**Object matching data**
□ □ □ □ □
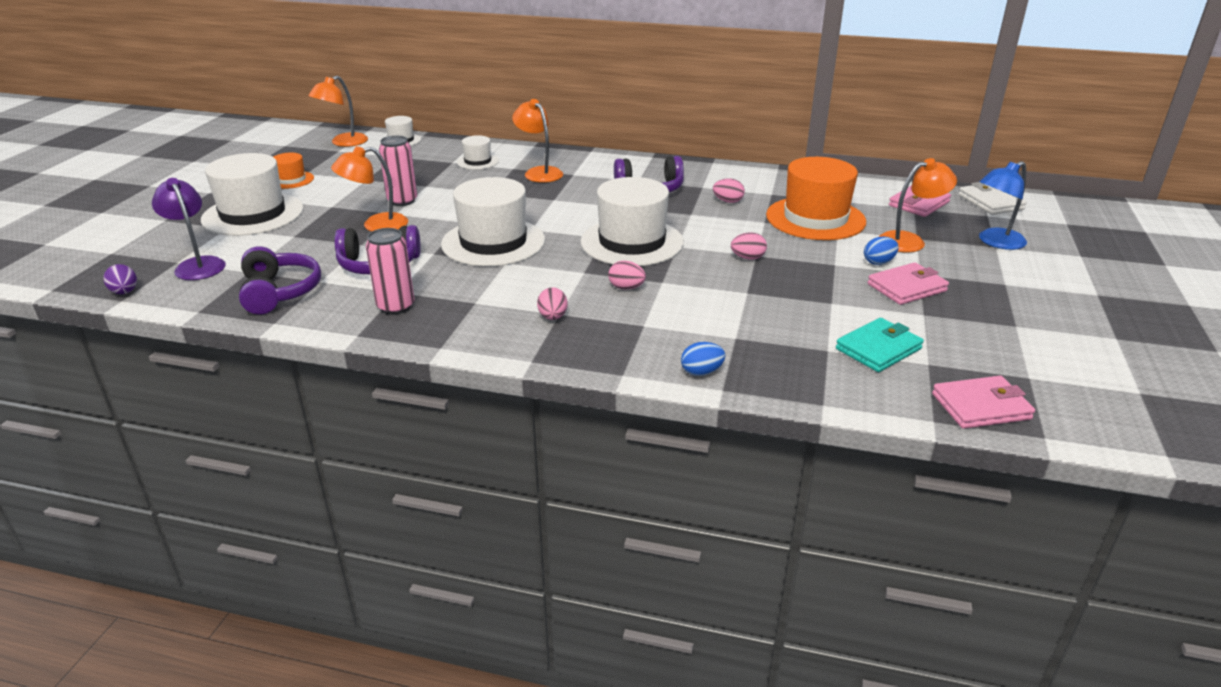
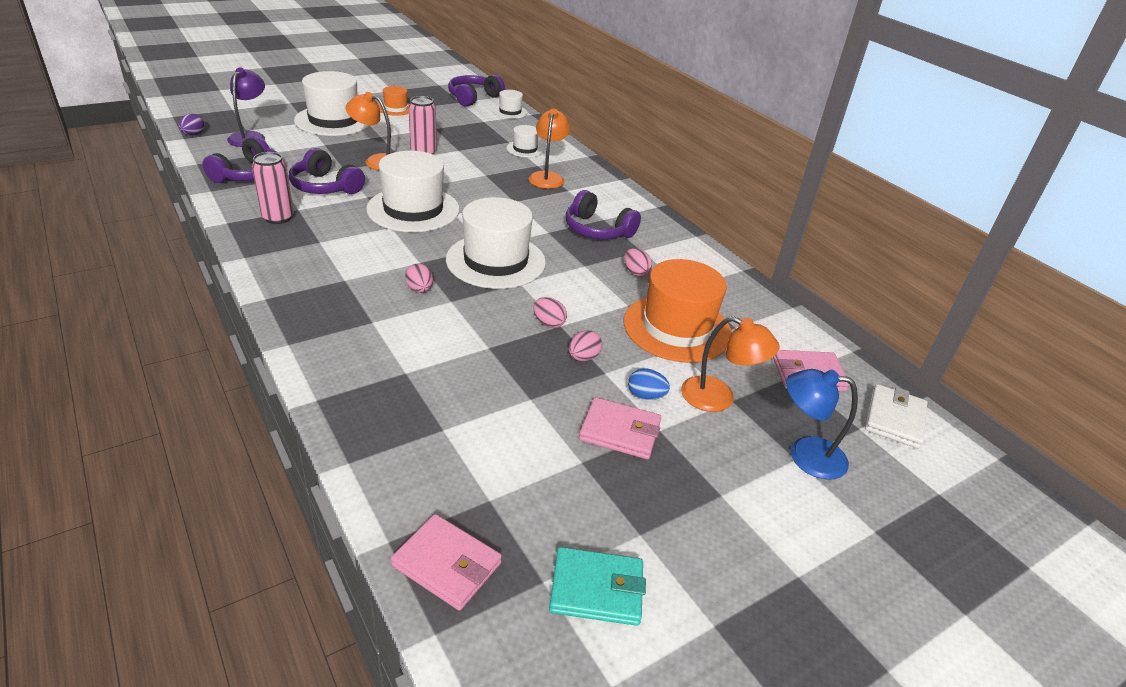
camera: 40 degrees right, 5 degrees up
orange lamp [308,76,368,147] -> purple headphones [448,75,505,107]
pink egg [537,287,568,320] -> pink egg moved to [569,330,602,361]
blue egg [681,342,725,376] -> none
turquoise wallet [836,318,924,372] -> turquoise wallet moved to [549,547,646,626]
□ □ □ □ □
**About this exercise**
Set the records down again exactly, and omit any picture in them.

**Answer below**
camera: 40 degrees right, 5 degrees up
orange lamp [308,76,368,147] -> purple headphones [448,75,505,107]
pink egg [537,287,568,320] -> pink egg moved to [569,330,602,361]
blue egg [681,342,725,376] -> none
turquoise wallet [836,318,924,372] -> turquoise wallet moved to [549,547,646,626]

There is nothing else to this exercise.